Required action: Of the lines below, write out exactly those from the line with "R11: 22k (GND, T11) -> 47 (GND, T11)" through the line with "U2: buffer (in", both included, and skip the rest.

Input data:
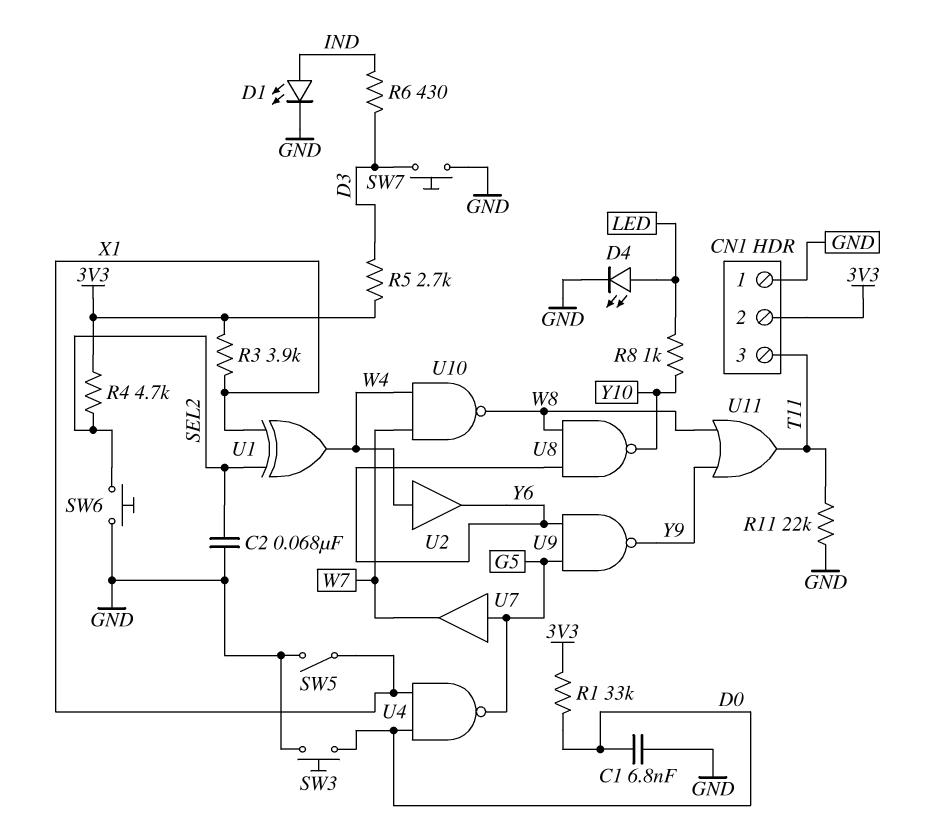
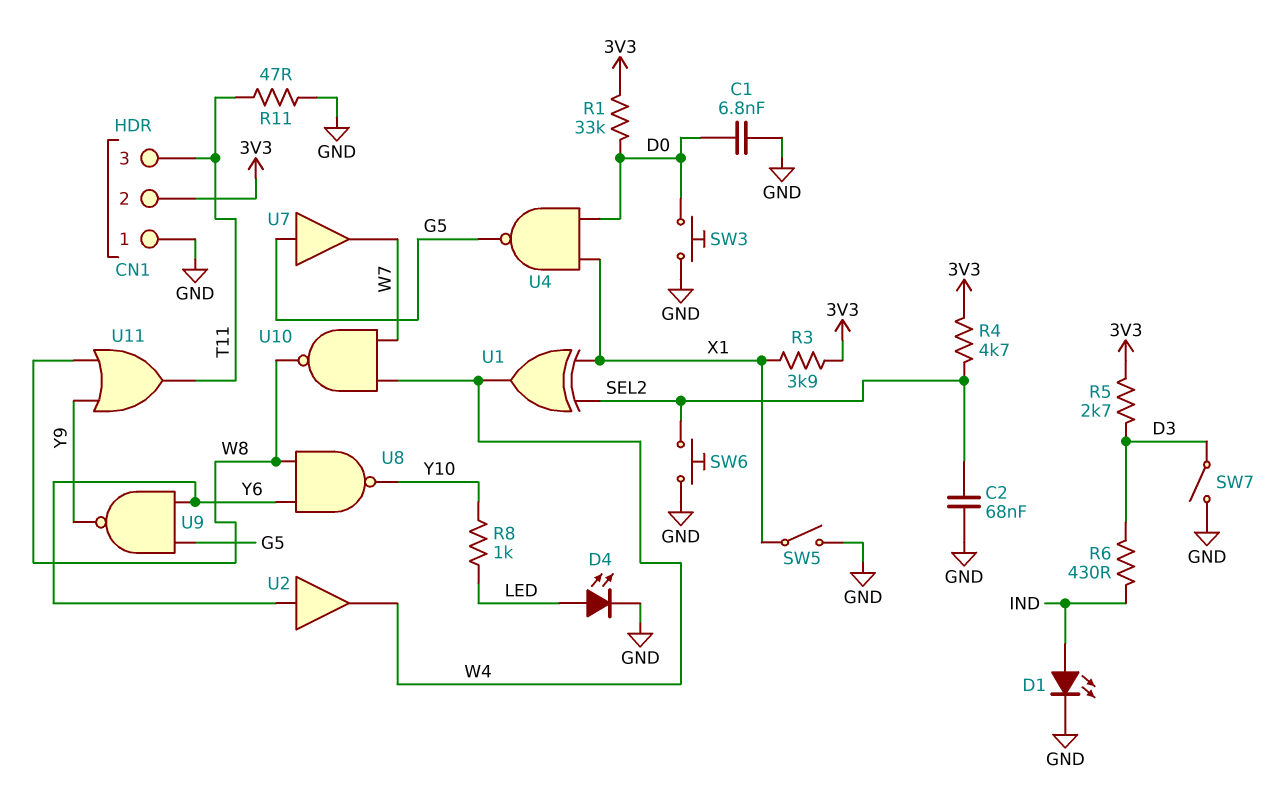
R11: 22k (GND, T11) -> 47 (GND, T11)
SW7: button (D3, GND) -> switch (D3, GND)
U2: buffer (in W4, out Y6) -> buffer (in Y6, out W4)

==

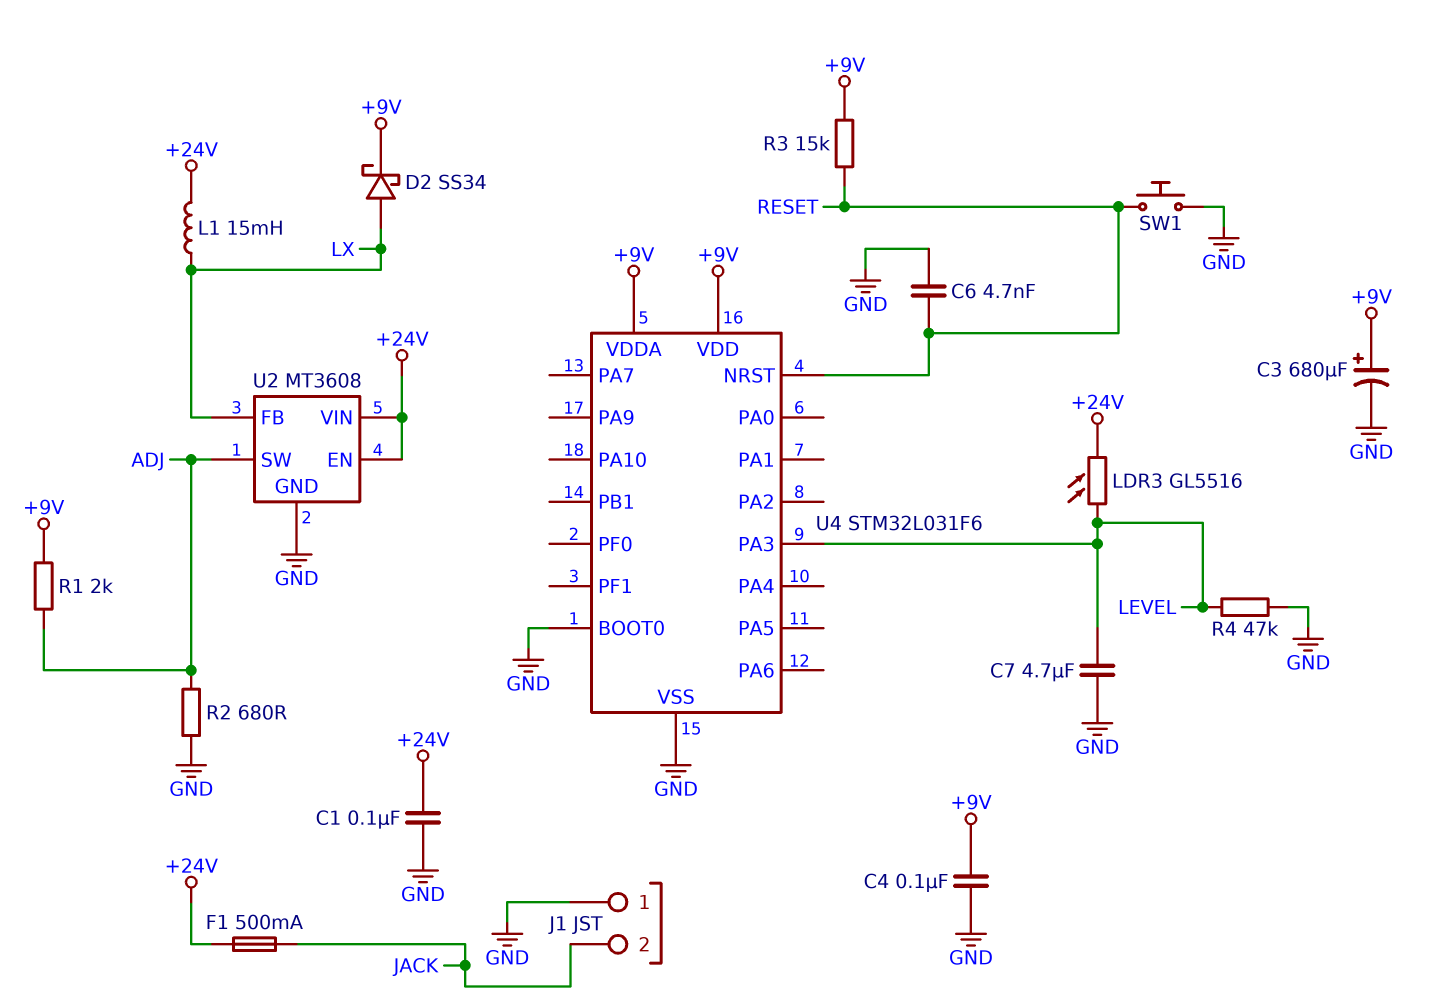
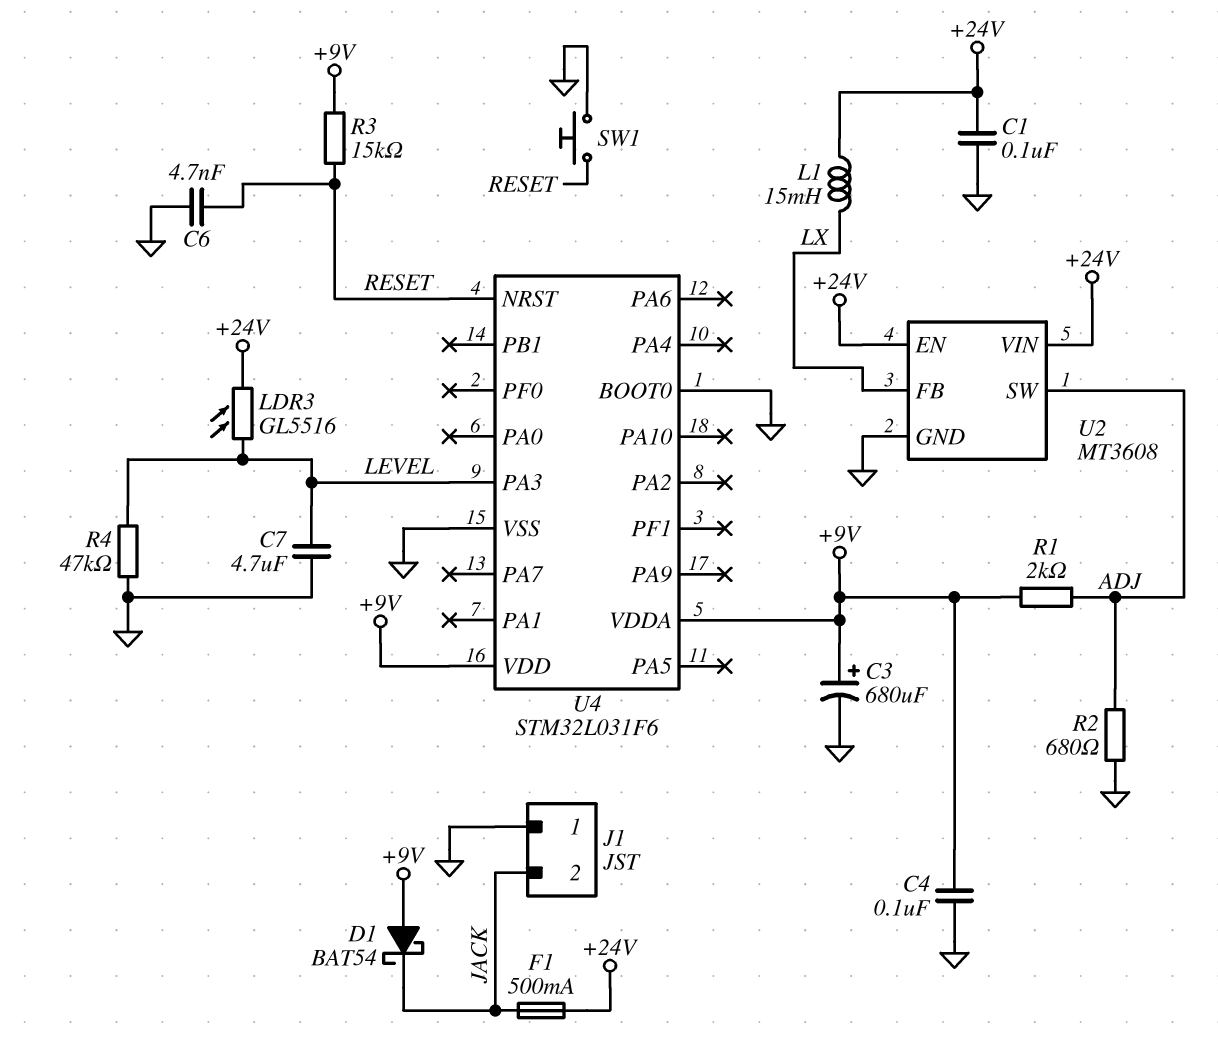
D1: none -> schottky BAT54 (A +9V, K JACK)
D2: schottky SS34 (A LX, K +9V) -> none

...

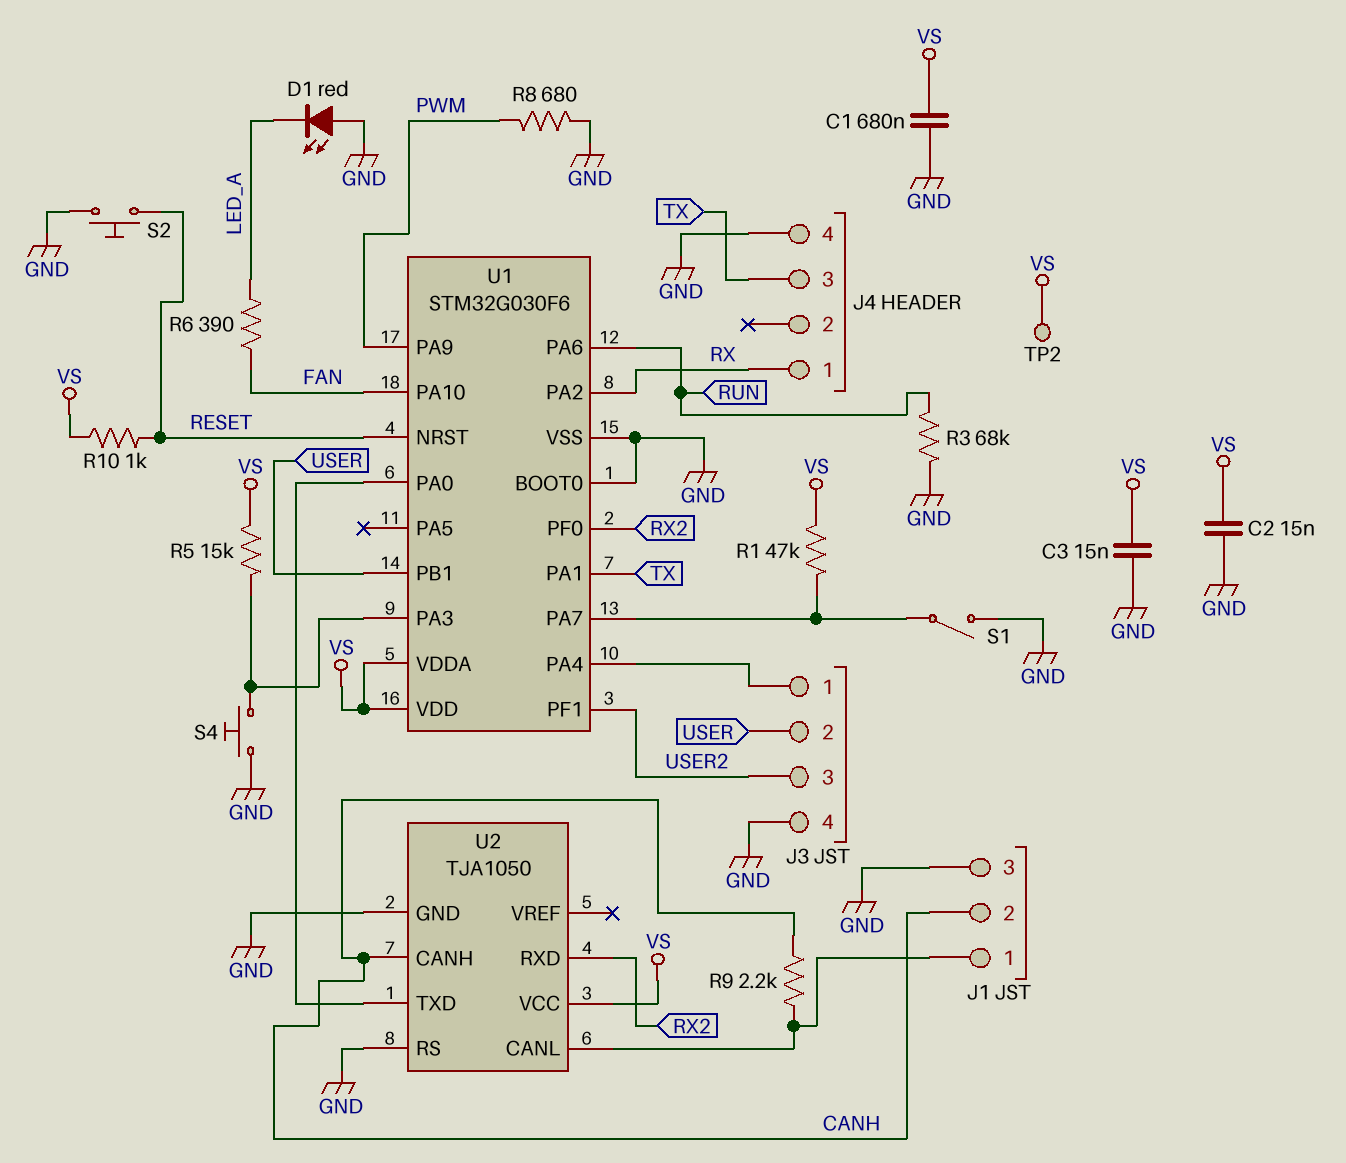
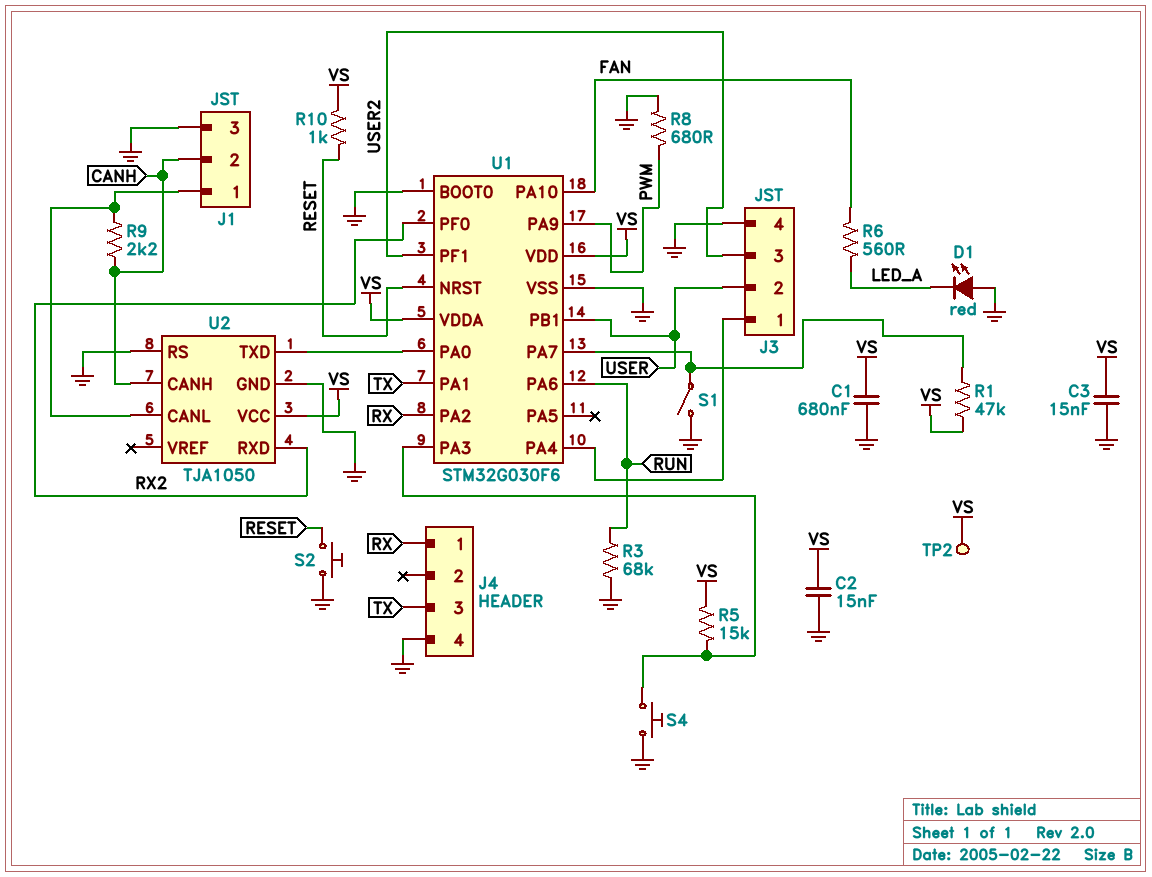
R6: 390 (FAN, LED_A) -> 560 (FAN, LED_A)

Task response:
R11: 22k (GND, T11) -> 47 (GND, T11)
SW7: button (D3, GND) -> switch (D3, GND)
U2: buffer (in W4, out Y6) -> buffer (in Y6, out W4)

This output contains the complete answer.